BEGIN Provided information

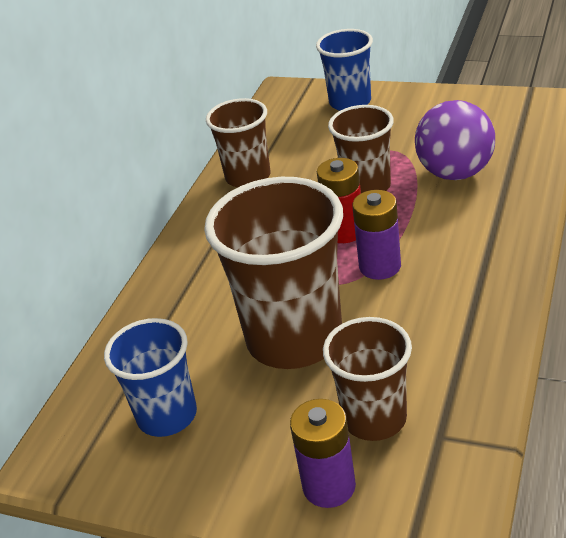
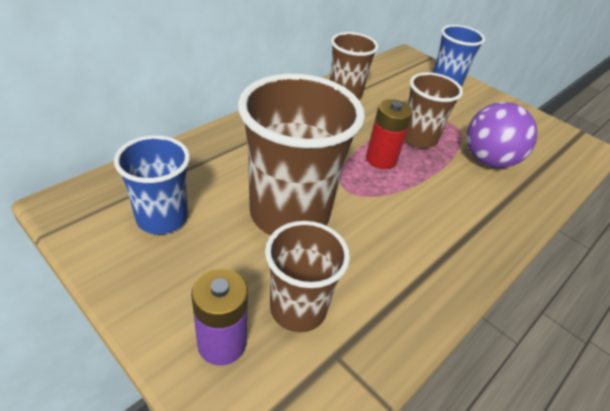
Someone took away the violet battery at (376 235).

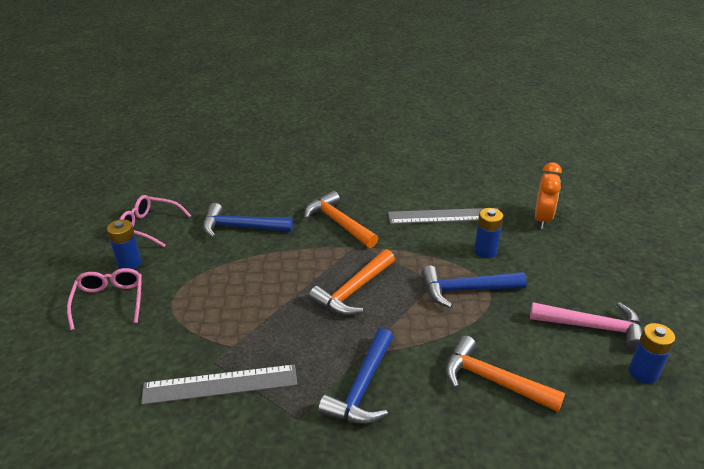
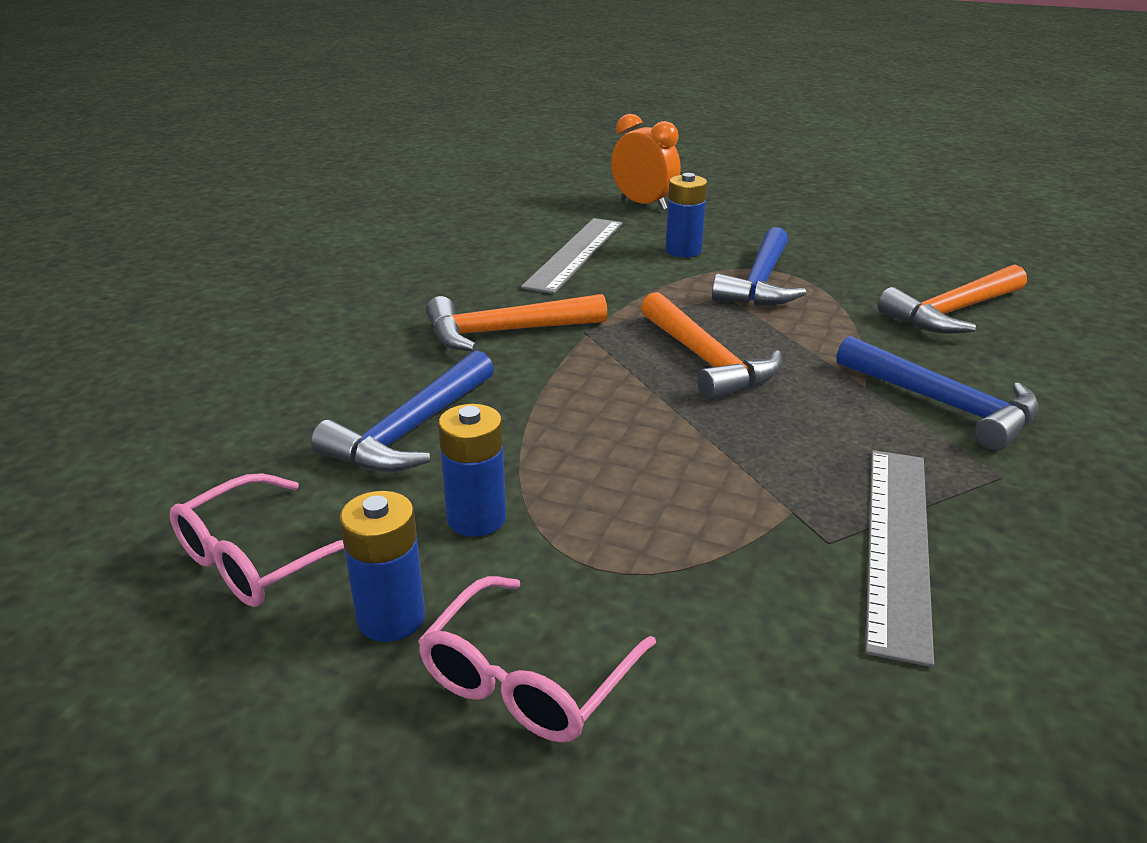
Someone took away the rose-pink hammer at (586 326).
Someone carried the royal blue battery from (652 353) to (472 470).
Someone rotated the rose-pink eyeglasses at (104 299) by 75 degrees counterclockwise.

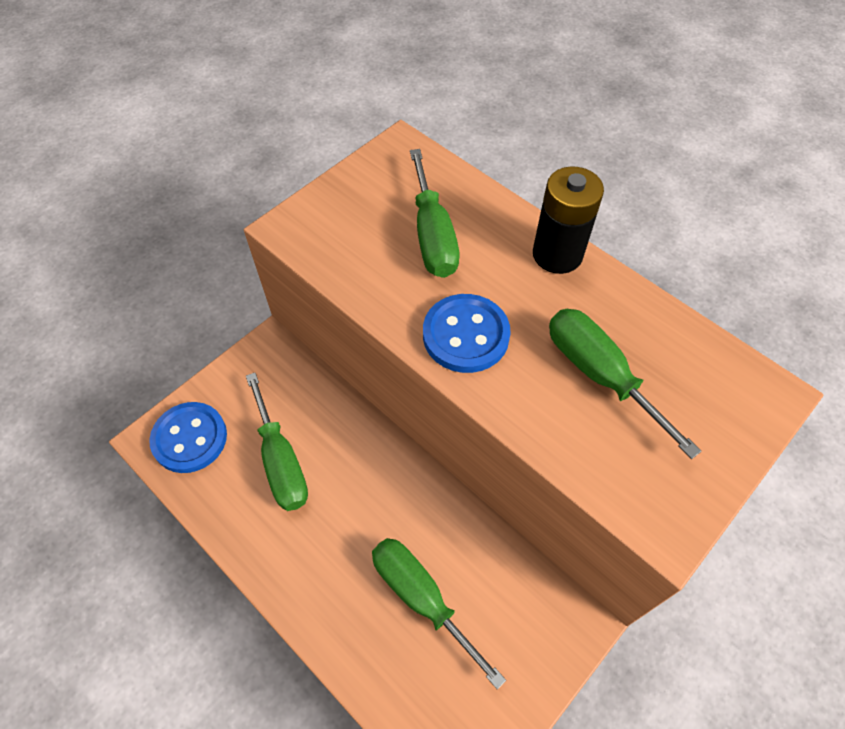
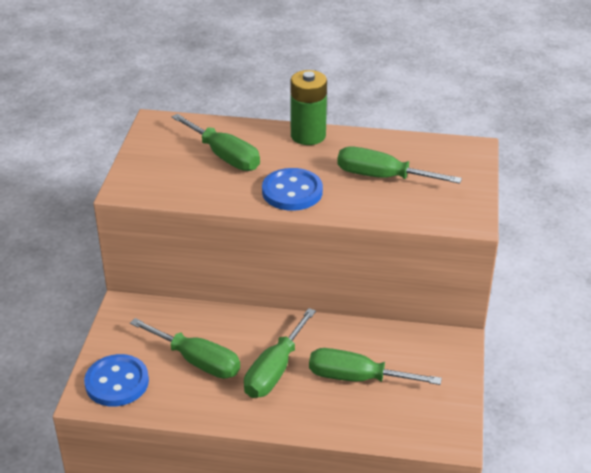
Someone put down the emerald flat screwdriver at (280 353).
Someone repainted the jet-black battery at (568 220), which became the emerald battery at (308 107).

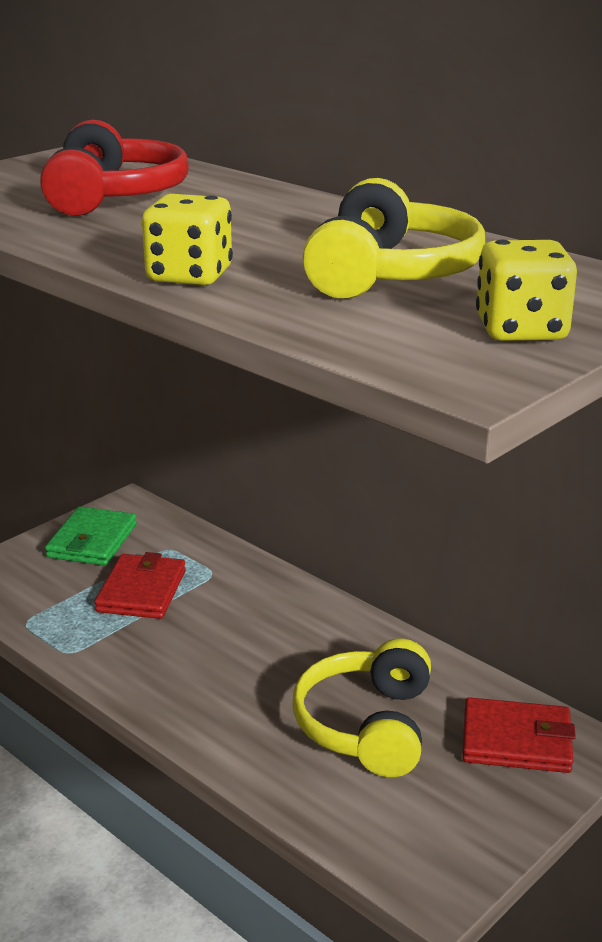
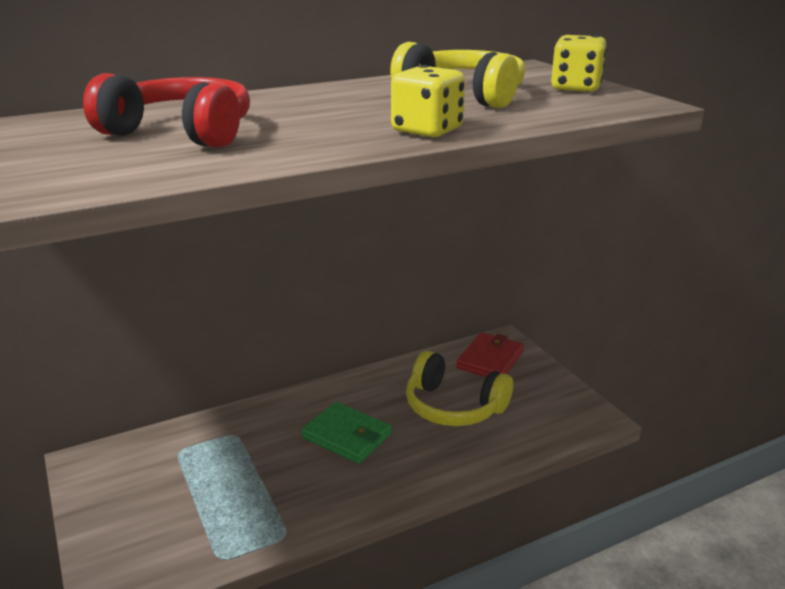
Someone took away the scarlet card wallet at (140 585).
Someone carried the emerald card wallet from (91 536) to (347 433).

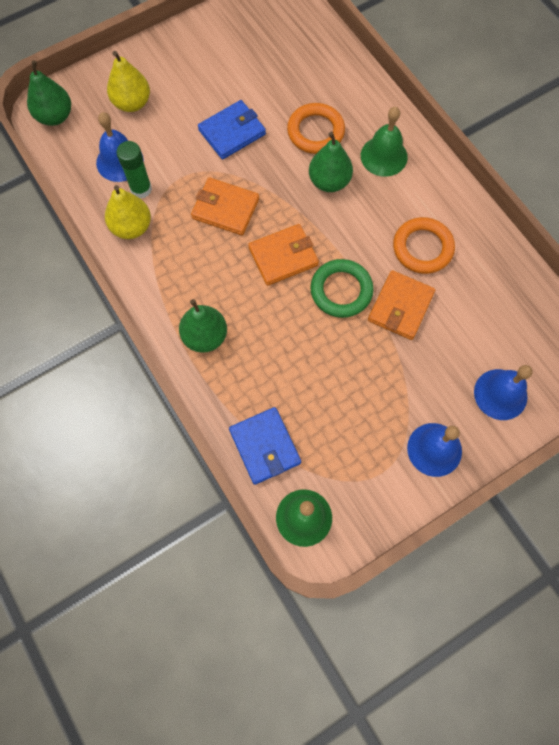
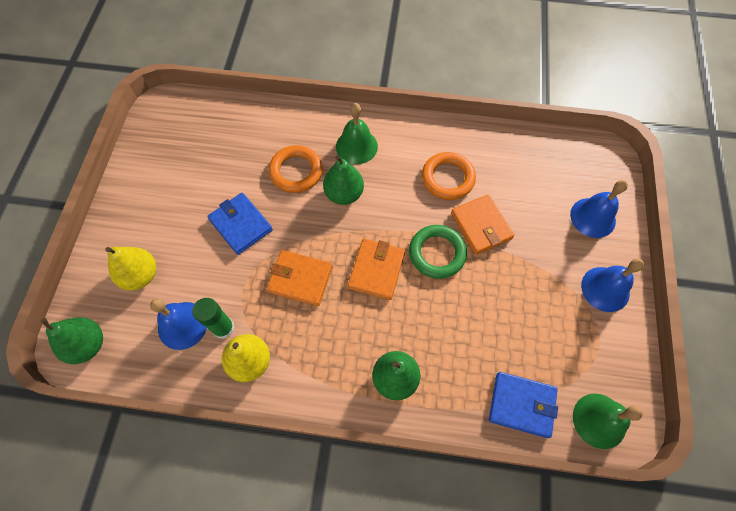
Someone rotated the orange card wallet at (225 206) by 45 degrees clockwise.
Someone rotated the royal blue card wallet at (232 130) by 45 degrees counterclockwise.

END Provided information

Pictures are not part of the copy. Output only the lines from the one with "Someone repainted the" through the final line of the records, exactly as given.

Someone repainted the jet-black battery at (568 220), which became the emerald battery at (308 107).

Someone took away the scarlet card wallet at (140 585).
Someone carried the emerald card wallet from (91 536) to (347 433).

Someone rotated the orange card wallet at (225 206) by 45 degrees clockwise.
Someone rotated the royal blue card wallet at (232 130) by 45 degrees counterclockwise.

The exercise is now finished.